• Work request
Below are the records. Gather each line that holds "purple".

• Data supplied
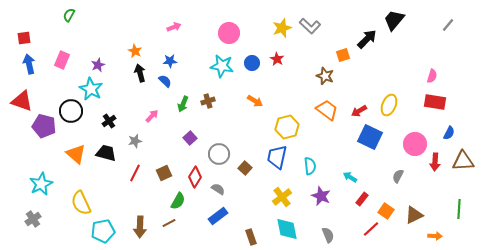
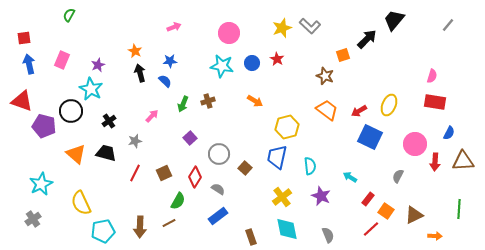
red rectangle at (362, 199): moved 6 px right
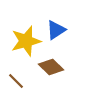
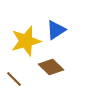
brown line: moved 2 px left, 2 px up
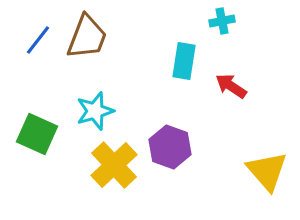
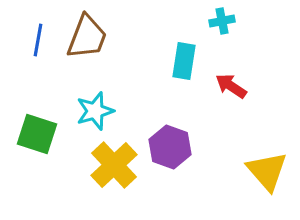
blue line: rotated 28 degrees counterclockwise
green square: rotated 6 degrees counterclockwise
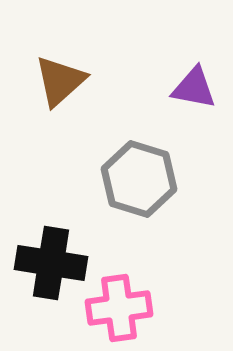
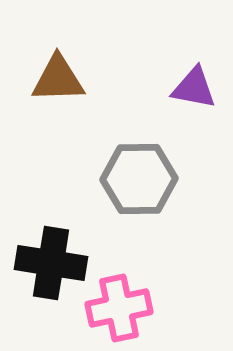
brown triangle: moved 2 px left, 2 px up; rotated 40 degrees clockwise
gray hexagon: rotated 18 degrees counterclockwise
pink cross: rotated 4 degrees counterclockwise
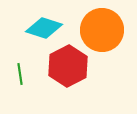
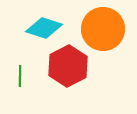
orange circle: moved 1 px right, 1 px up
green line: moved 2 px down; rotated 10 degrees clockwise
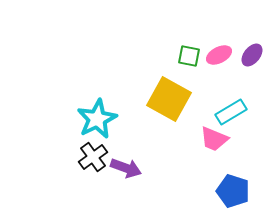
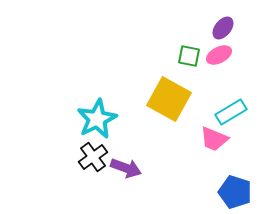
purple ellipse: moved 29 px left, 27 px up
blue pentagon: moved 2 px right, 1 px down
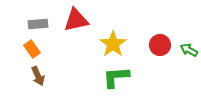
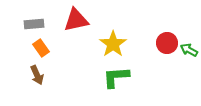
gray rectangle: moved 4 px left
red circle: moved 7 px right, 2 px up
orange rectangle: moved 9 px right, 1 px up
brown arrow: moved 1 px left, 1 px up
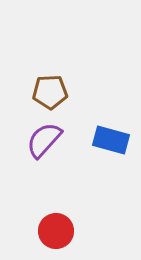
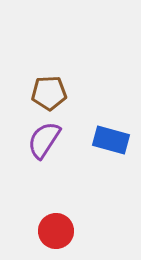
brown pentagon: moved 1 px left, 1 px down
purple semicircle: rotated 9 degrees counterclockwise
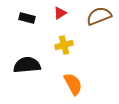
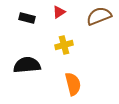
red triangle: moved 1 px left, 1 px up
orange semicircle: rotated 15 degrees clockwise
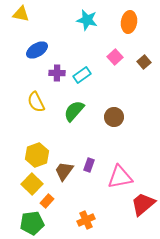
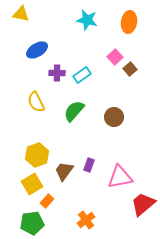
brown square: moved 14 px left, 7 px down
yellow square: rotated 15 degrees clockwise
orange cross: rotated 12 degrees counterclockwise
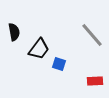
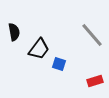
red rectangle: rotated 14 degrees counterclockwise
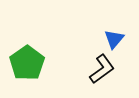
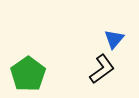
green pentagon: moved 1 px right, 11 px down
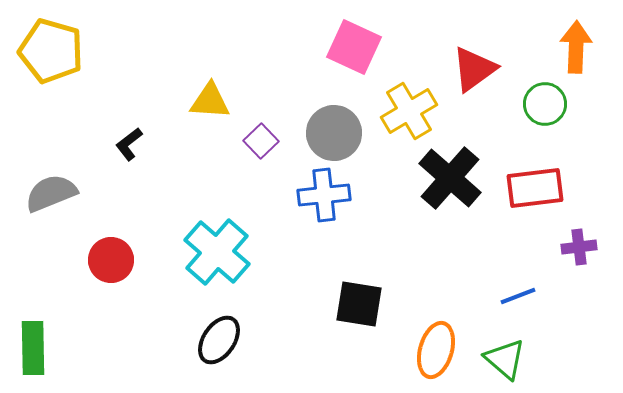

• Answer
purple ellipse: moved 29 px left, 27 px up
purple semicircle: rotated 9 degrees counterclockwise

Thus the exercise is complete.